- _Dataset excerpts_
▼▼▼
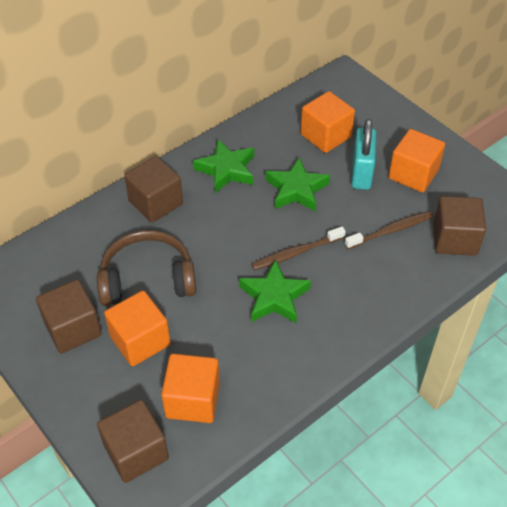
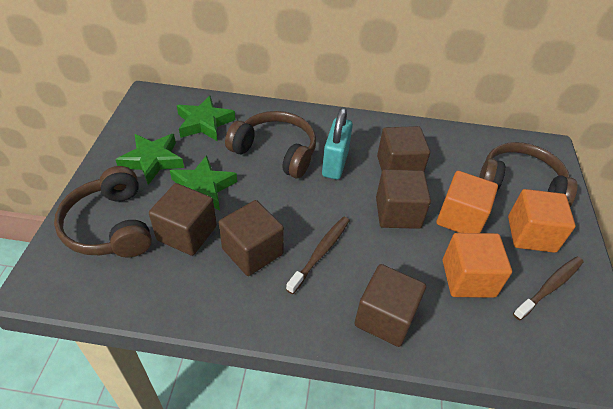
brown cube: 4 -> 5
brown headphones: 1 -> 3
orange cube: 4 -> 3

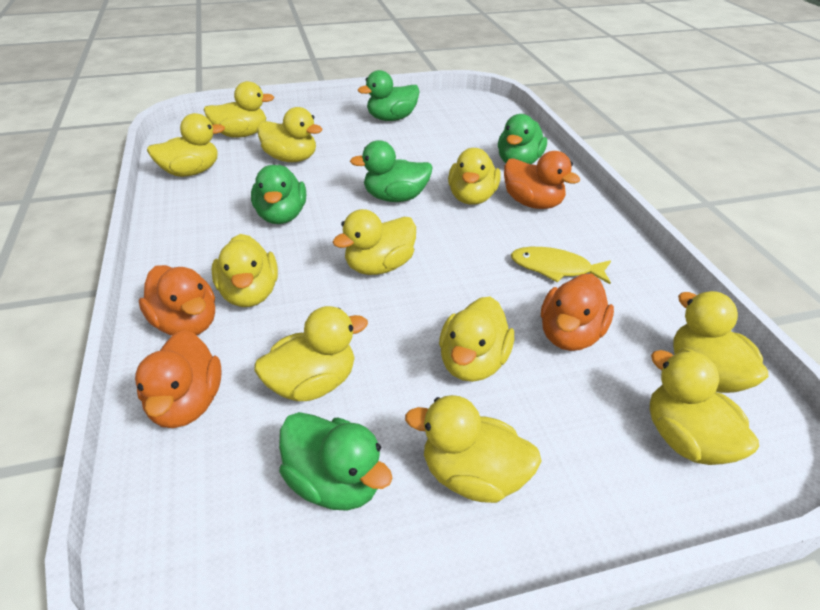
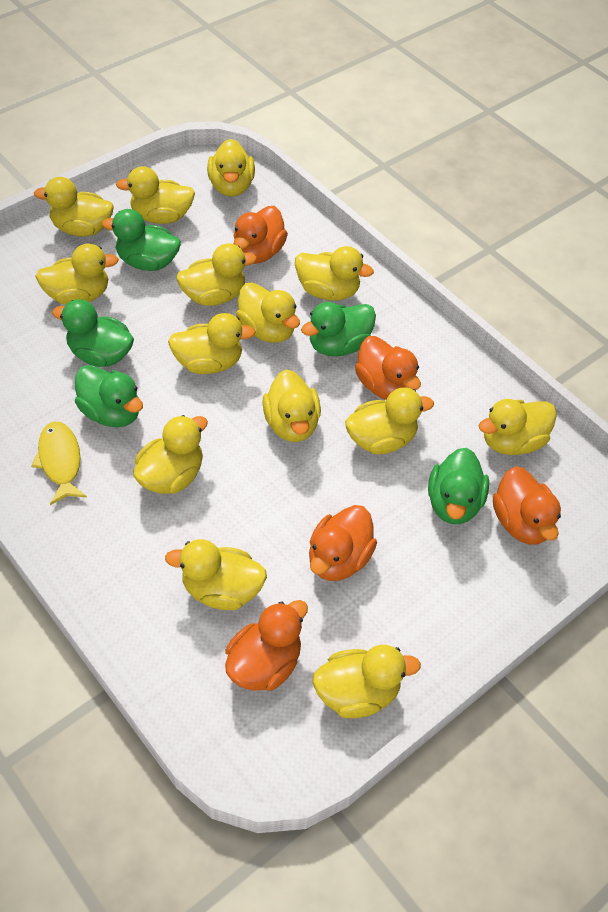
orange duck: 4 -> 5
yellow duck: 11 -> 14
▲▲▲
- _Task brief_
In repeating the entries, exclude the pictures and alter nothing else.

- _Problem solution_
brown cube: 4 -> 5
brown headphones: 1 -> 3
orange cube: 4 -> 3

orange duck: 4 -> 5
yellow duck: 11 -> 14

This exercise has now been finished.